(Object change descriptions)
+-------+
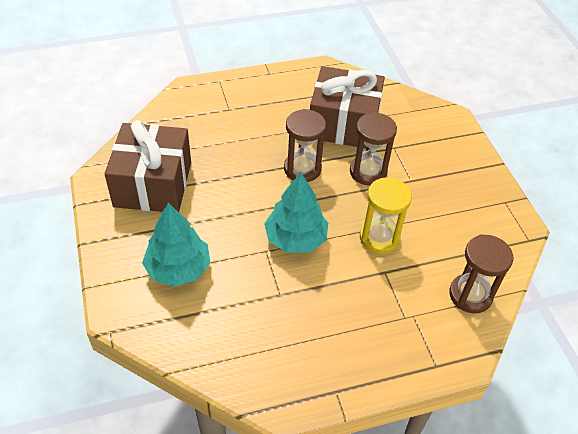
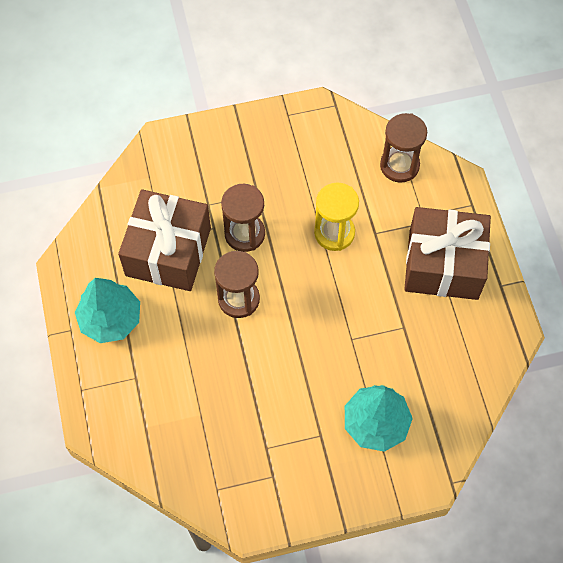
camera: 85 degrees left, 15 degrees up
(153, 184) = (259, 458): brown gift -> brown gift (443, 264)
(295, 238) = (336, 310): turquoise tree -> turquoise tree (110, 319)

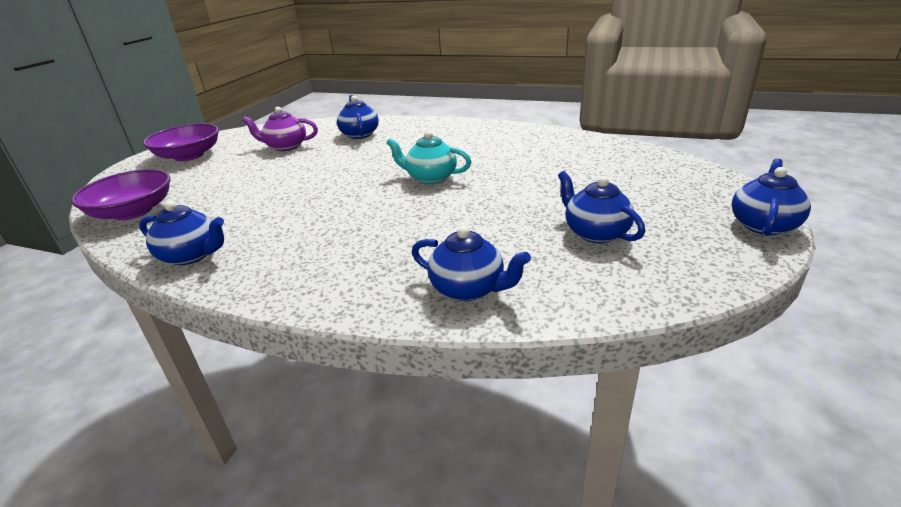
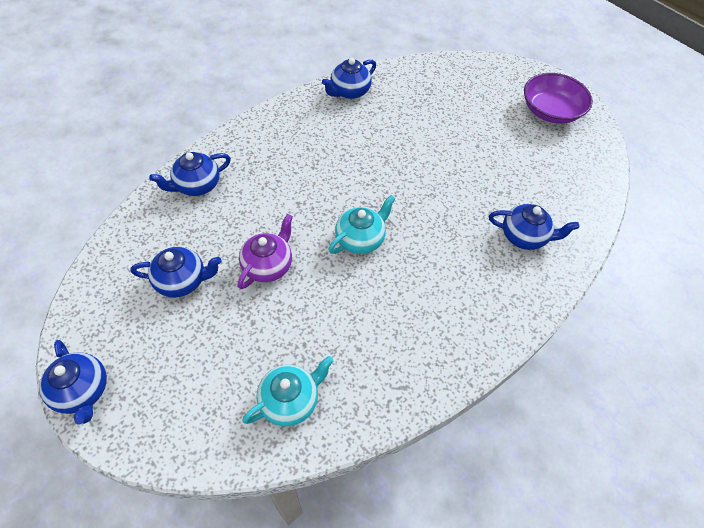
camera: 115 degrees right, 25 degrees up
(133, 211) = (443, 74): purple bowl -> none
(286, 146) = (527, 173): purple teapot -> purple teapot (268, 265)
(601, 155) = (290, 400): none -> turquoise teapot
+-------+
Reproduce the data above verbatim, minus any images.

camera: 85 degrees left, 15 degrees up
(153, 184) = (259, 458): brown gift -> brown gift (443, 264)
(295, 238) = (336, 310): turquoise tree -> turquoise tree (110, 319)

camera: 115 degrees right, 25 degrees up
(133, 211) = (443, 74): purple bowl -> none
(286, 146) = (527, 173): purple teapot -> purple teapot (268, 265)
(601, 155) = (290, 400): none -> turquoise teapot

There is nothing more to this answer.